Replace "line" with "segment" in the items from the line containing "brown square: moved 24 px left, 11 px down" through the last item, both ends included, and change nothing else. Give back only those lines, without the pictures.

Data records:

--- START ---

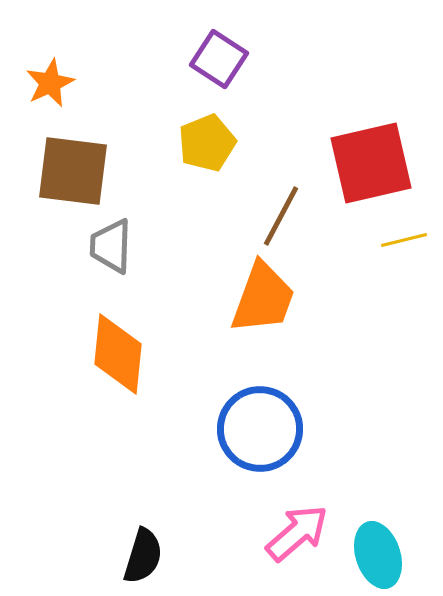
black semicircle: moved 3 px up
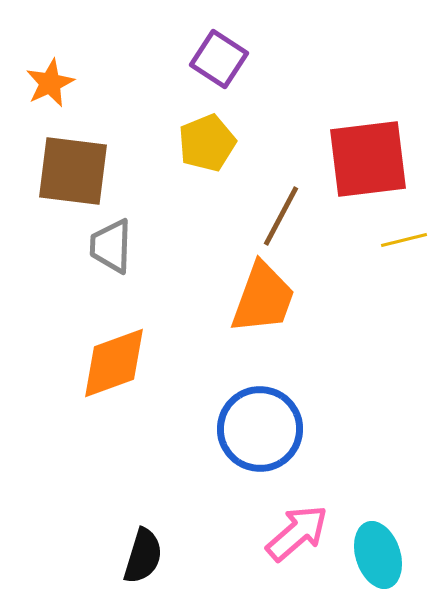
red square: moved 3 px left, 4 px up; rotated 6 degrees clockwise
orange diamond: moved 4 px left, 9 px down; rotated 64 degrees clockwise
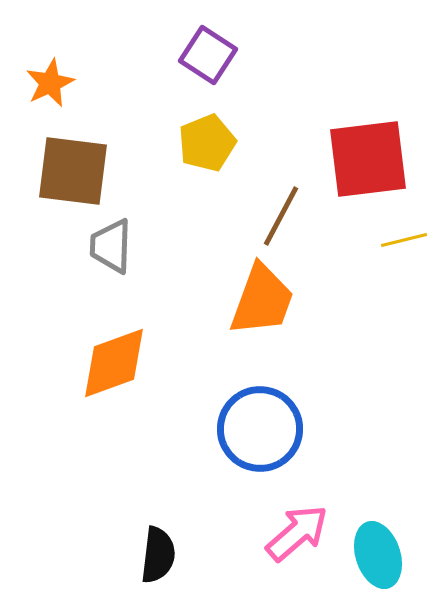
purple square: moved 11 px left, 4 px up
orange trapezoid: moved 1 px left, 2 px down
black semicircle: moved 15 px right, 1 px up; rotated 10 degrees counterclockwise
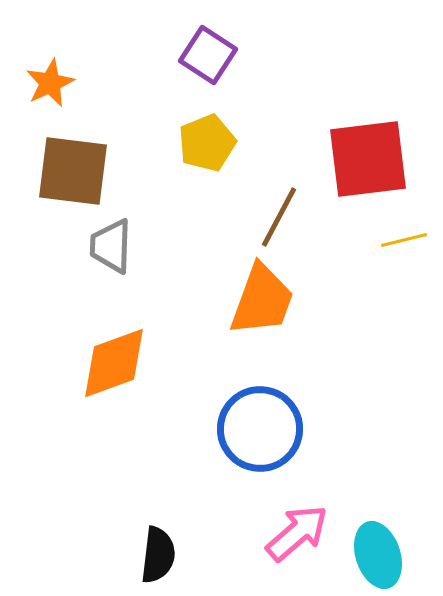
brown line: moved 2 px left, 1 px down
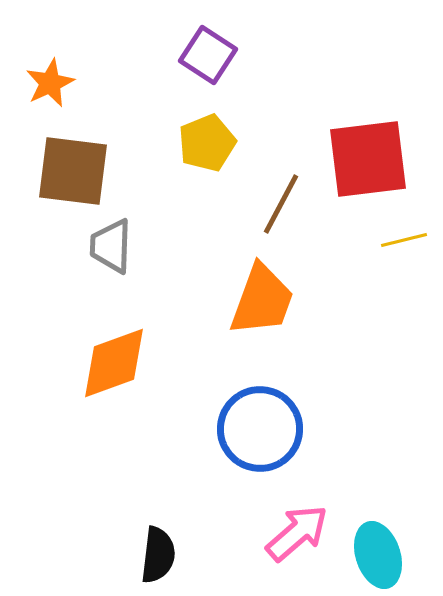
brown line: moved 2 px right, 13 px up
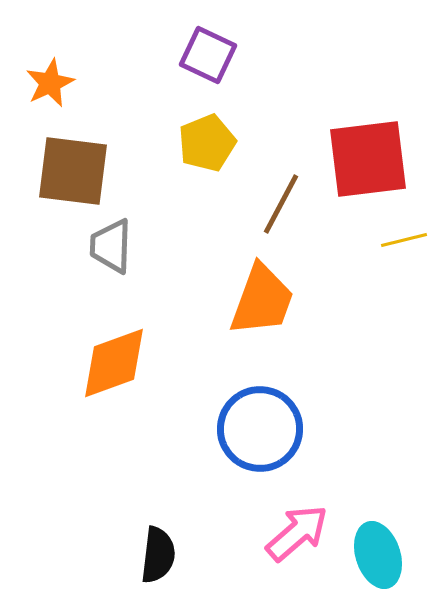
purple square: rotated 8 degrees counterclockwise
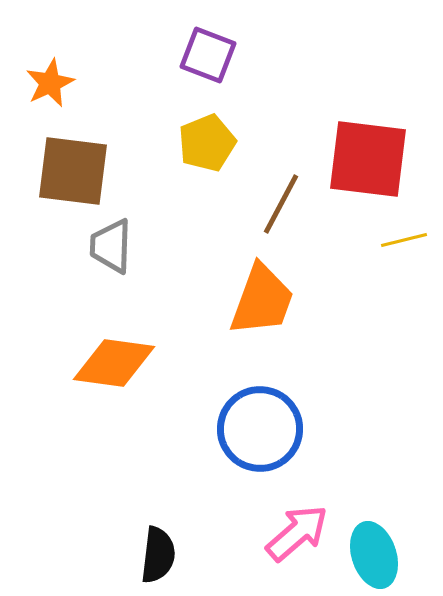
purple square: rotated 4 degrees counterclockwise
red square: rotated 14 degrees clockwise
orange diamond: rotated 28 degrees clockwise
cyan ellipse: moved 4 px left
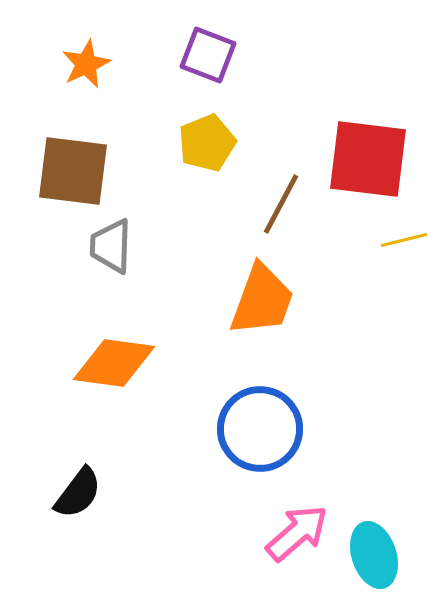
orange star: moved 36 px right, 19 px up
black semicircle: moved 80 px left, 62 px up; rotated 30 degrees clockwise
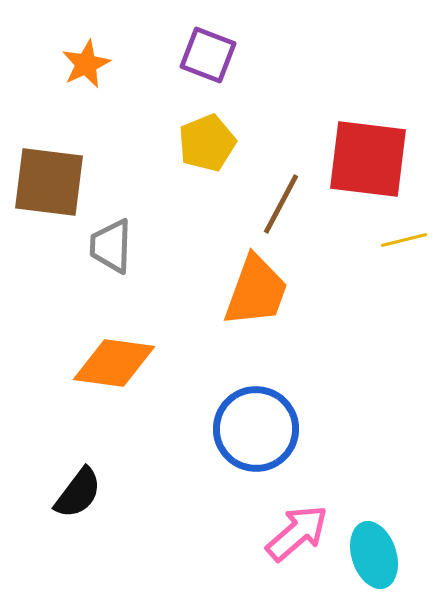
brown square: moved 24 px left, 11 px down
orange trapezoid: moved 6 px left, 9 px up
blue circle: moved 4 px left
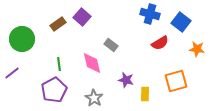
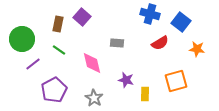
brown rectangle: rotated 42 degrees counterclockwise
gray rectangle: moved 6 px right, 2 px up; rotated 32 degrees counterclockwise
green line: moved 14 px up; rotated 48 degrees counterclockwise
purple line: moved 21 px right, 9 px up
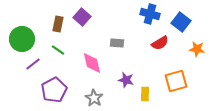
green line: moved 1 px left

--- END ---

Exercise solution:
brown square: moved 24 px left, 11 px down
orange trapezoid: moved 6 px left, 9 px up
blue circle: moved 4 px left
brown rectangle: rotated 42 degrees counterclockwise
gray rectangle: moved 6 px right, 2 px up; rotated 32 degrees counterclockwise
green segment: moved 14 px up; rotated 48 degrees counterclockwise
purple segment: moved 21 px right, 9 px up
green segment: moved 1 px left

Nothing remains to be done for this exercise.